_AIM OF THE TASK_
Copy the data precisely, character for character, and leave out every picture.

_DATA SHOWN_
=== Section Start ===

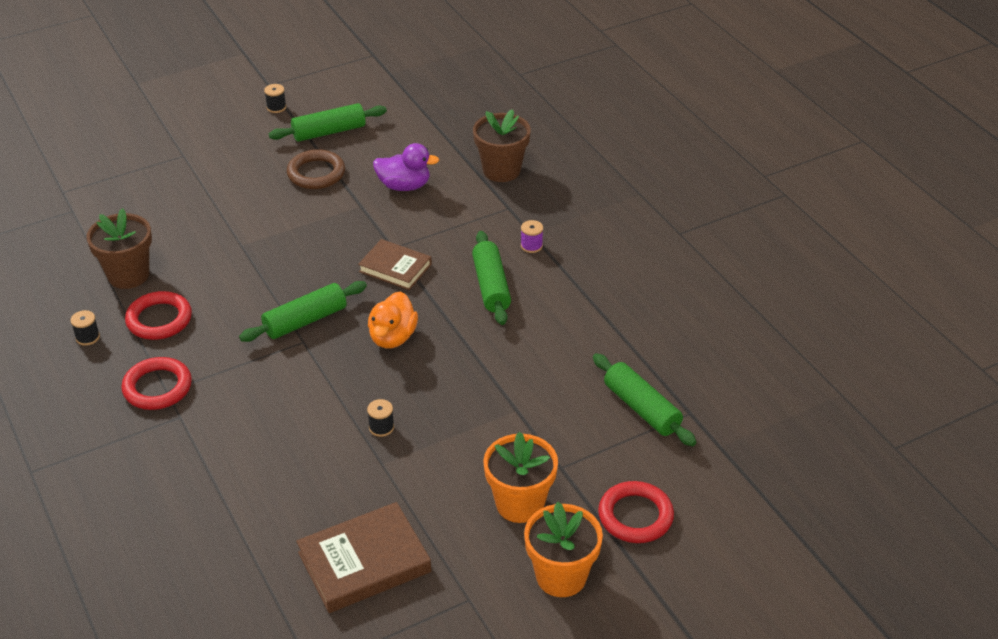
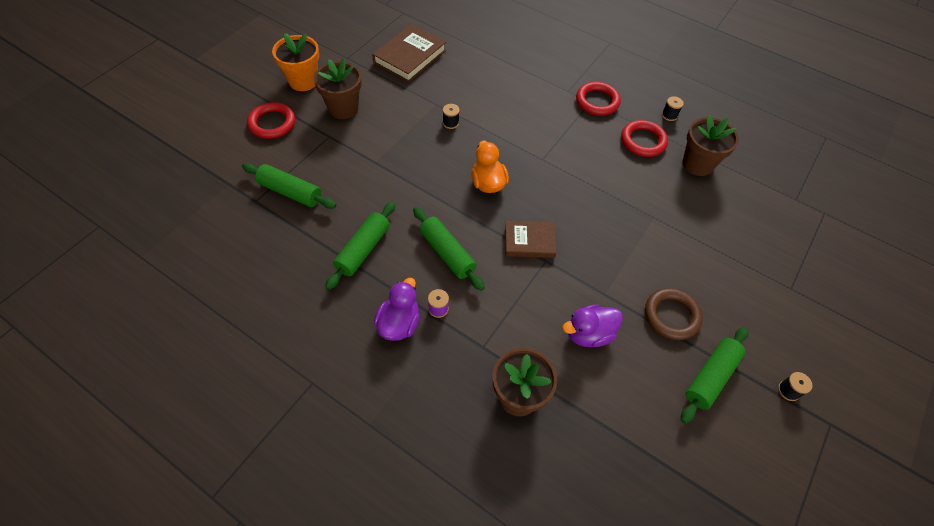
camera: 150 degrees right, 15 degrees up
(305, 320) = (554, 174): green rolling pin -> green rolling pin (363, 250)
(520, 504) = (343, 108): orange flower pot -> brown flower pot
(577, 247) = (399, 323): none -> purple duck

=== Section End ===

_YOUR SOLUTION_
camera: 150 degrees right, 15 degrees up
(305, 320) = (554, 174): green rolling pin -> green rolling pin (363, 250)
(520, 504) = (343, 108): orange flower pot -> brown flower pot
(577, 247) = (399, 323): none -> purple duck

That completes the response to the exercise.